§ **Work to complete**:
The span to be transcribed begins with the line that contains "purple semicircle: moved 62 px left, 44 px up" and ends with the last line of the listing; copy it exactly and include nothing else.
Data supplied below:
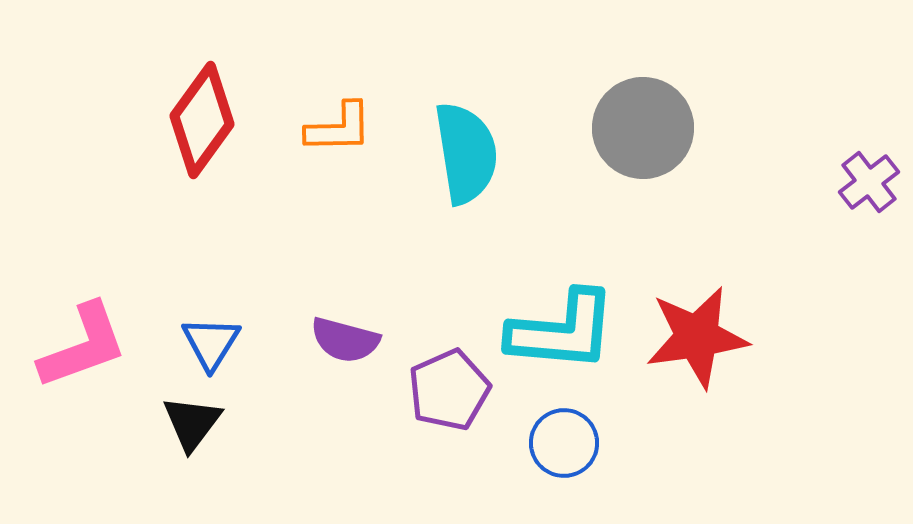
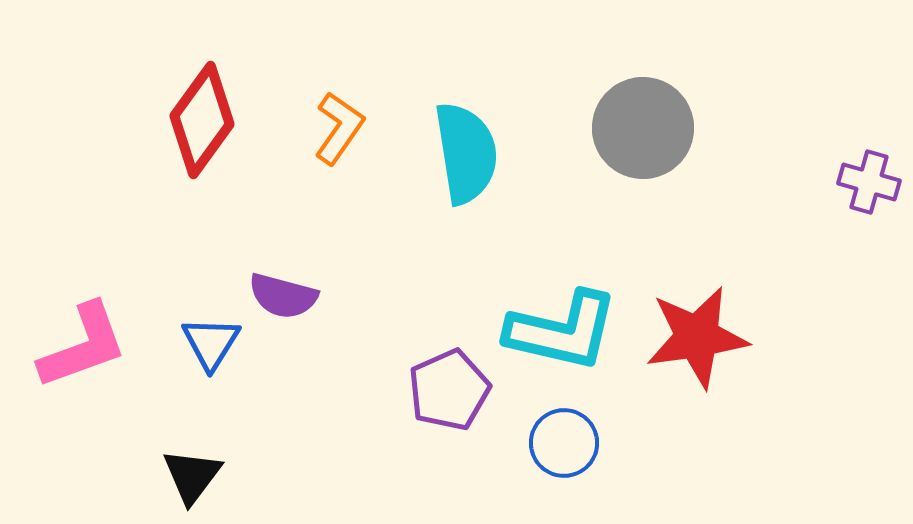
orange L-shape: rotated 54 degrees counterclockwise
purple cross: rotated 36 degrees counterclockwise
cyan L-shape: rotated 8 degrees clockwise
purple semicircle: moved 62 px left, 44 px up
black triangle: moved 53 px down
End of Data supplied.
§ **Answer**:
purple semicircle: moved 62 px left, 44 px up
black triangle: moved 53 px down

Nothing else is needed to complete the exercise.